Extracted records
-- -- --

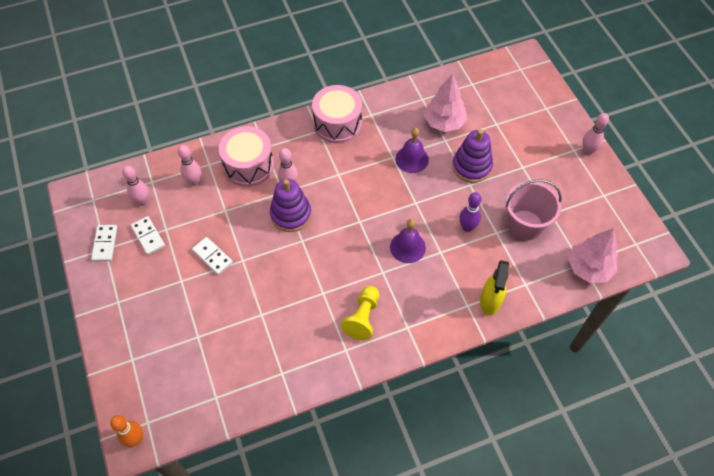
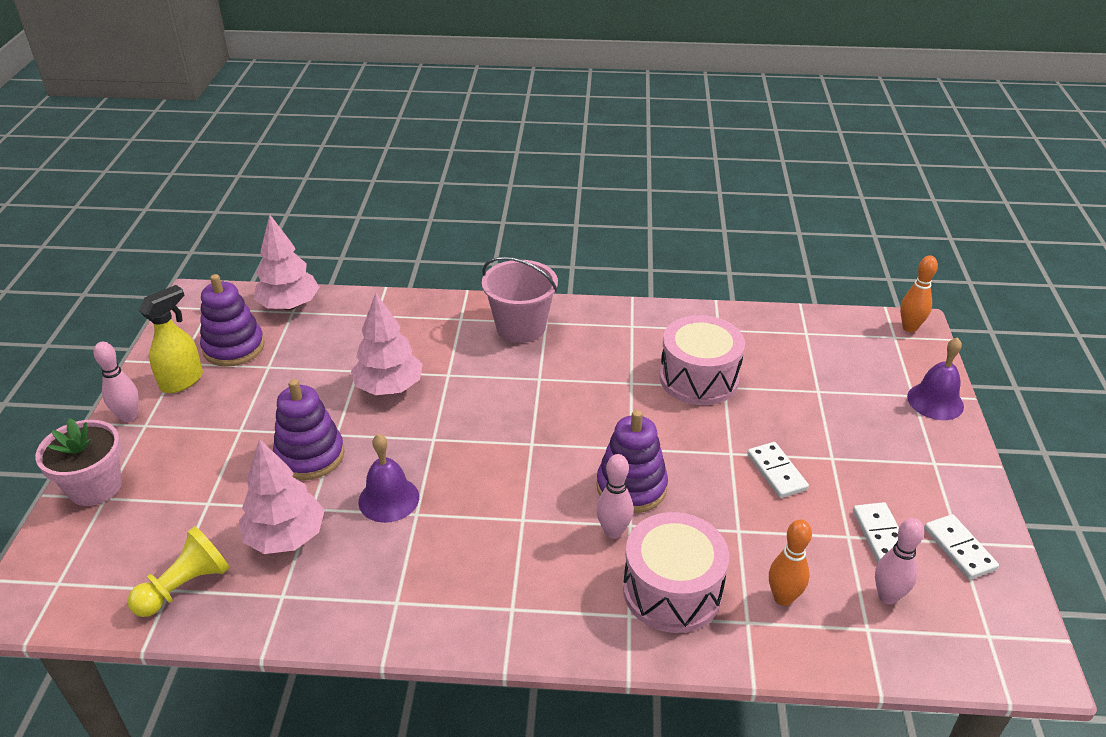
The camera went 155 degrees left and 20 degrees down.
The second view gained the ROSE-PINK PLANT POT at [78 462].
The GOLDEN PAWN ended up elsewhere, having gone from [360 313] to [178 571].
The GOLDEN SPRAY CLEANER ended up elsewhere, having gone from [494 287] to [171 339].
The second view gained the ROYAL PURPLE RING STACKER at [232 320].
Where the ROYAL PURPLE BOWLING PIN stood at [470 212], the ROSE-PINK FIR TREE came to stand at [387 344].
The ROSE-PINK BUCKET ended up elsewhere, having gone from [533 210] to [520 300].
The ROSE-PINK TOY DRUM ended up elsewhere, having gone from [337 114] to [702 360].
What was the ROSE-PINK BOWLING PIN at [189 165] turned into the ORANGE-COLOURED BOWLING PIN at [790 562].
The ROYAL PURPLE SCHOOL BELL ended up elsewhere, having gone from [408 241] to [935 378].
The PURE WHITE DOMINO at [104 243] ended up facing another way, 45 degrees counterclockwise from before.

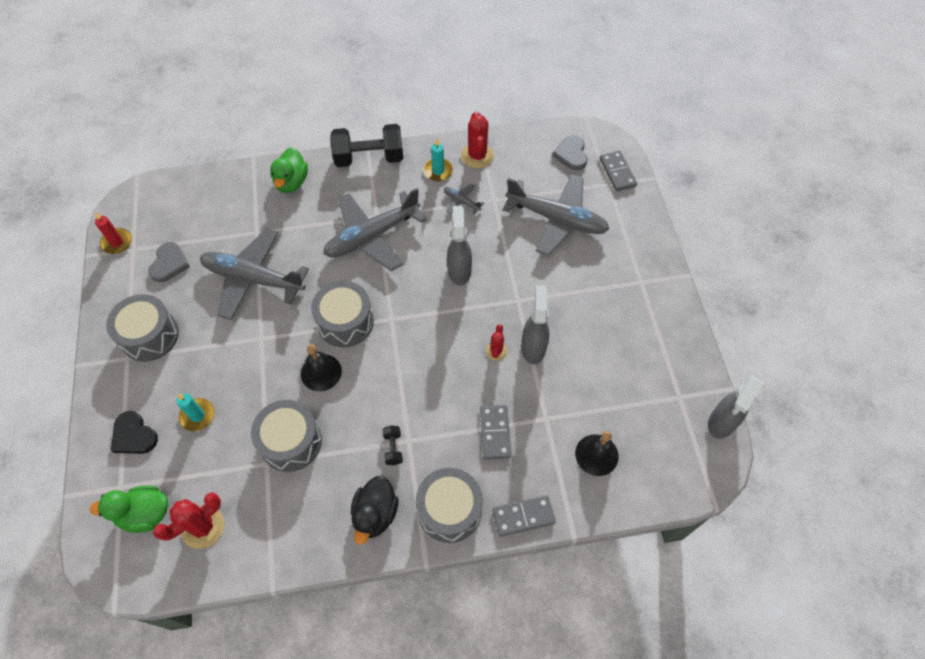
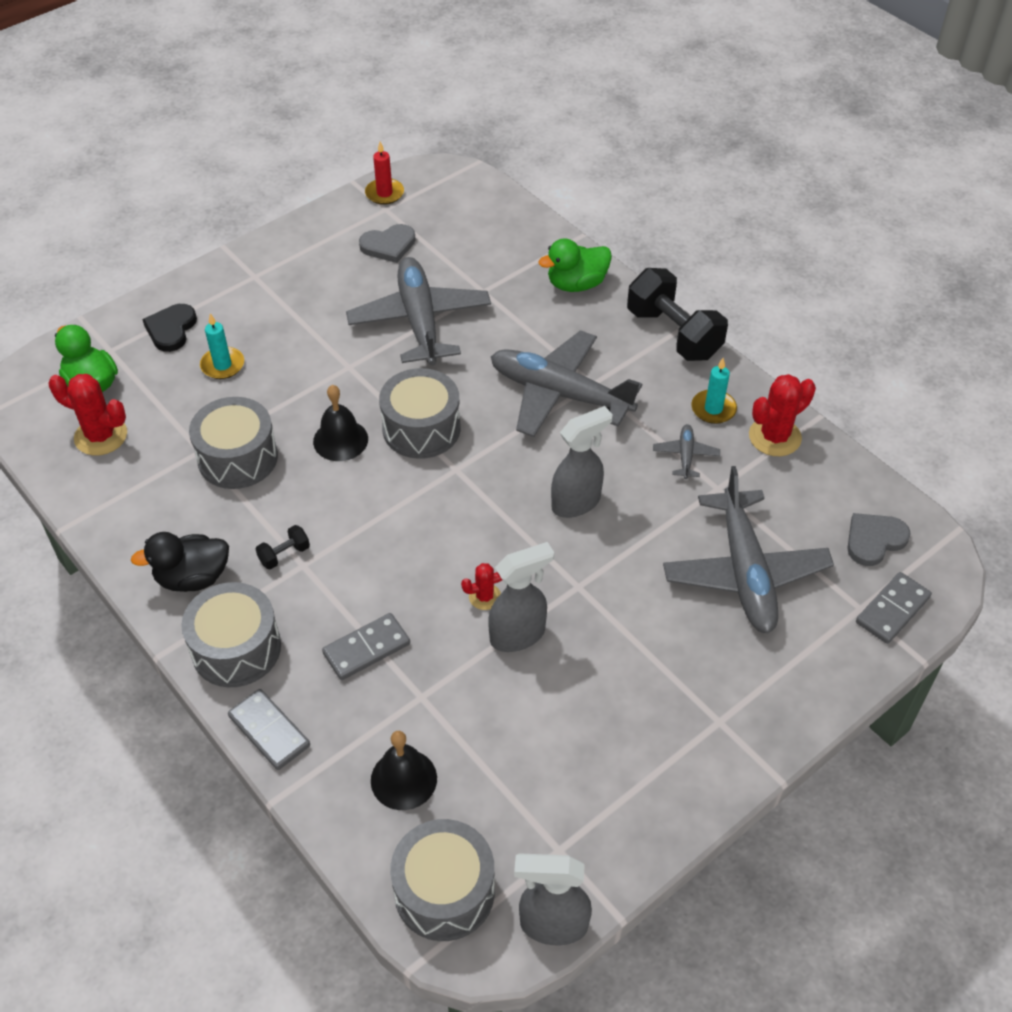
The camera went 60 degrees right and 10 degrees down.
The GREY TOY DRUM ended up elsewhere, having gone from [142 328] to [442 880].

-- -- --

▶ **WHAT YOU SHOULD DO**:
When you copy the data, keep every line exact and leave out each picture.

▶ **EXERCISE ANSWER**:
The camera went 155 degrees left and 20 degrees down.
The second view gained the ROSE-PINK PLANT POT at [78 462].
The GOLDEN PAWN ended up elsewhere, having gone from [360 313] to [178 571].
The GOLDEN SPRAY CLEANER ended up elsewhere, having gone from [494 287] to [171 339].
The second view gained the ROYAL PURPLE RING STACKER at [232 320].
Where the ROYAL PURPLE BOWLING PIN stood at [470 212], the ROSE-PINK FIR TREE came to stand at [387 344].
The ROSE-PINK BUCKET ended up elsewhere, having gone from [533 210] to [520 300].
The ROSE-PINK TOY DRUM ended up elsewhere, having gone from [337 114] to [702 360].
What was the ROSE-PINK BOWLING PIN at [189 165] turned into the ORANGE-COLOURED BOWLING PIN at [790 562].
The ROYAL PURPLE SCHOOL BELL ended up elsewhere, having gone from [408 241] to [935 378].
The PURE WHITE DOMINO at [104 243] ended up facing another way, 45 degrees counterclockwise from before.

The camera went 60 degrees right and 10 degrees down.
The GREY TOY DRUM ended up elsewhere, having gone from [142 328] to [442 880].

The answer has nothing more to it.